Work instruction: Lines containing "none": state how many there are in these entries, and write only that number.

Working data:
--- --- ---
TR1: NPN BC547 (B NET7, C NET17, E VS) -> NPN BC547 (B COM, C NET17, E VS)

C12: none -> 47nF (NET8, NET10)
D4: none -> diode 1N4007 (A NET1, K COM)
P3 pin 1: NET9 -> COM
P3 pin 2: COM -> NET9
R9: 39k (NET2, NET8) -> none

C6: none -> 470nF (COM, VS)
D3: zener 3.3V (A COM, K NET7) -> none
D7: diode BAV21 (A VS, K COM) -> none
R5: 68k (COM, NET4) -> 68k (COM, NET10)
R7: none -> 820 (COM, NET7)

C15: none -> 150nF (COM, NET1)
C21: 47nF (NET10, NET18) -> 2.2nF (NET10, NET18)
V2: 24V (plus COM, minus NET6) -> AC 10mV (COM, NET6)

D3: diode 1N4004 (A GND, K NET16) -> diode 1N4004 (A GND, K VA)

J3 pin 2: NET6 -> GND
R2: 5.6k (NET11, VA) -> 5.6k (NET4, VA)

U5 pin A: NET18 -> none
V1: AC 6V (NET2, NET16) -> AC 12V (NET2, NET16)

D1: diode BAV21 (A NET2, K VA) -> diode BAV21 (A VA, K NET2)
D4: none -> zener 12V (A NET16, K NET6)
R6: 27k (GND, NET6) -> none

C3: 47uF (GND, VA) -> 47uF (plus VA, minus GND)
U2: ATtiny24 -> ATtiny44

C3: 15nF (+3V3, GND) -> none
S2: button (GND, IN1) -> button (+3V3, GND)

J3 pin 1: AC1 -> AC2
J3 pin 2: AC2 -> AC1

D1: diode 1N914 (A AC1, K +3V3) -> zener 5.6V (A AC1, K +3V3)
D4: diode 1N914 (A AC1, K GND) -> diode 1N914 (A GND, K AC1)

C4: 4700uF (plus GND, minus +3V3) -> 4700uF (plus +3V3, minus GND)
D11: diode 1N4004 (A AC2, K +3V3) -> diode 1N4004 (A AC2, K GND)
--- --- ---
Written response: 12